## What you have to do
Give only a number in reply. It should be how many lines in the records contain the string "white".

==== Dataset extract ====

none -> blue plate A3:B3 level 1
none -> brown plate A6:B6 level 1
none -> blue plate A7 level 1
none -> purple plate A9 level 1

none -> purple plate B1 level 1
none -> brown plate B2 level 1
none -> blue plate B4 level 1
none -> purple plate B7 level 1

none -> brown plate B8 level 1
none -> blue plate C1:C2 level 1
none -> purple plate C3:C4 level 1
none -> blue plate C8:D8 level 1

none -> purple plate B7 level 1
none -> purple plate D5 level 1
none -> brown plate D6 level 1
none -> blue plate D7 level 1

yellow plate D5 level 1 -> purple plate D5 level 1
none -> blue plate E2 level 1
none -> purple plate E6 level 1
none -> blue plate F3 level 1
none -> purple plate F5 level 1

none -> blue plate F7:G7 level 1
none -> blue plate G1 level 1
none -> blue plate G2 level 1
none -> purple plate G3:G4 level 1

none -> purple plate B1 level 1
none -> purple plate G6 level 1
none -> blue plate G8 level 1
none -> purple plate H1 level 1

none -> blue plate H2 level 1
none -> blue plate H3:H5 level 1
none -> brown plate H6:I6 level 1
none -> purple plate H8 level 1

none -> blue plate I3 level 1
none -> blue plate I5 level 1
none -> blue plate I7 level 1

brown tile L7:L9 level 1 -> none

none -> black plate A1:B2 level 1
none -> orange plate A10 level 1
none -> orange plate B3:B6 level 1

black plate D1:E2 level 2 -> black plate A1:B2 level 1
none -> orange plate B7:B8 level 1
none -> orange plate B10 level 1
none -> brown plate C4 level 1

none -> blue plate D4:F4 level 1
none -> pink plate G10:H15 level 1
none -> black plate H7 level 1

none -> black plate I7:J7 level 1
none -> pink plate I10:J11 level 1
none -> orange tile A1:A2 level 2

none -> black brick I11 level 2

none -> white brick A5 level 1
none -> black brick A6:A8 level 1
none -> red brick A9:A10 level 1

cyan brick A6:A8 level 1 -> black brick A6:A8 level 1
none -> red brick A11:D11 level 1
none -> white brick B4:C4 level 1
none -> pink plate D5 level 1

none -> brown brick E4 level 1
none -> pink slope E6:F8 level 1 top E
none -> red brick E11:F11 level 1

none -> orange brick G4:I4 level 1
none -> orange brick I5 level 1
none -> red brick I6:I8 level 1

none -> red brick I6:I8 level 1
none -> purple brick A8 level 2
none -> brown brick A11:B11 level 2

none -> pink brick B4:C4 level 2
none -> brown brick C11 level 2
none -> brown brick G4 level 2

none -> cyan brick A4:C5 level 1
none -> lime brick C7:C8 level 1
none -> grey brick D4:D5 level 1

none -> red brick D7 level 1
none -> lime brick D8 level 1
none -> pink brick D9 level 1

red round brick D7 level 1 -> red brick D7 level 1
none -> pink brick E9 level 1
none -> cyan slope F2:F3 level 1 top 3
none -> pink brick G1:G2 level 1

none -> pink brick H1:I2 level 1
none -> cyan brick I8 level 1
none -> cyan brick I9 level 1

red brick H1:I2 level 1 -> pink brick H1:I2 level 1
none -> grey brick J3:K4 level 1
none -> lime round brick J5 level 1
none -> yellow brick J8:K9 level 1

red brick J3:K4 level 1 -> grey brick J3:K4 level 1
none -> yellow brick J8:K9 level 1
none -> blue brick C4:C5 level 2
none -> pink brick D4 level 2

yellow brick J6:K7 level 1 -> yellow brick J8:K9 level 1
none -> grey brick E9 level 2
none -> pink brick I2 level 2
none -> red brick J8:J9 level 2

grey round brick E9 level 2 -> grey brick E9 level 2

====

## Response
2